■ Data in this exercise

═══

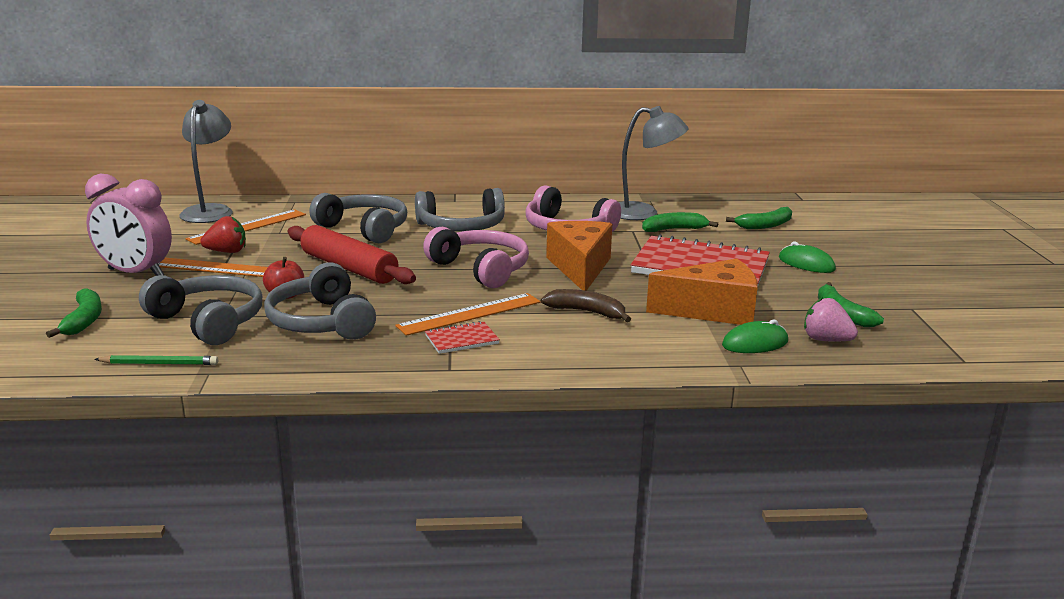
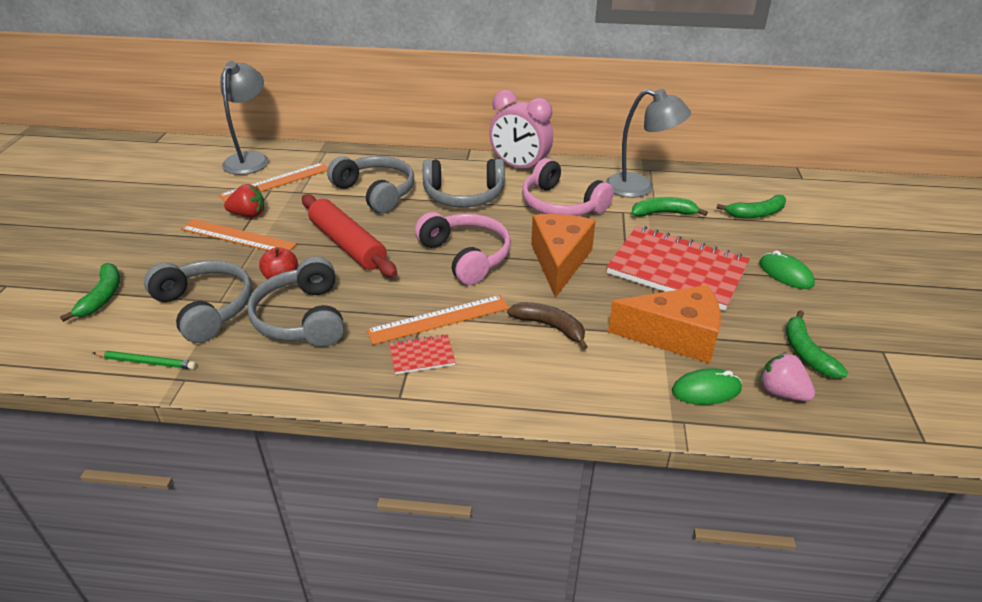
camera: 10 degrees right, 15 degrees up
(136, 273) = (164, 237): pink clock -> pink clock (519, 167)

═══

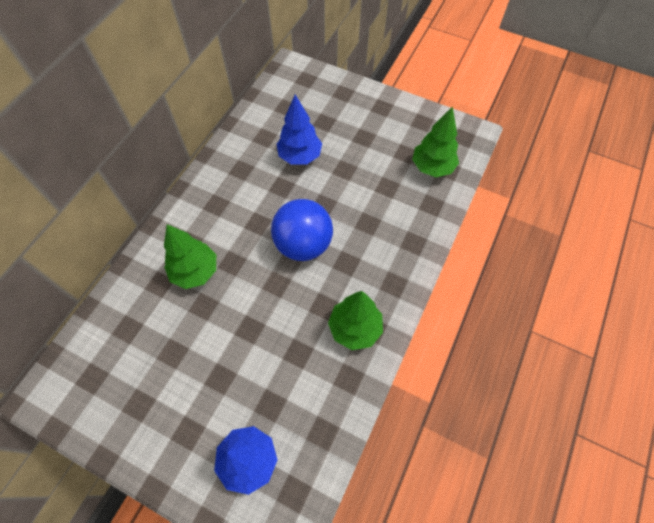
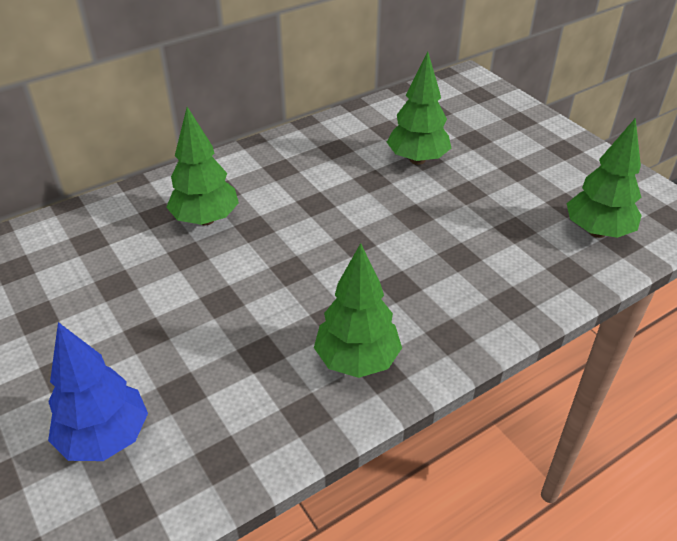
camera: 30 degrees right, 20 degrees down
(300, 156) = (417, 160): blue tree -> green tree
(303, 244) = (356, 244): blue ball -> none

═══

■ What is being asked
What you give back should be exactly the lines of the data above from the line with "camera: 10 degrees right, 15 degrees up" through the line with "(136, 273) = (164, 237): pink", both of those included, and nothing more.

■ Response
camera: 10 degrees right, 15 degrees up
(136, 273) = (164, 237): pink clock -> pink clock (519, 167)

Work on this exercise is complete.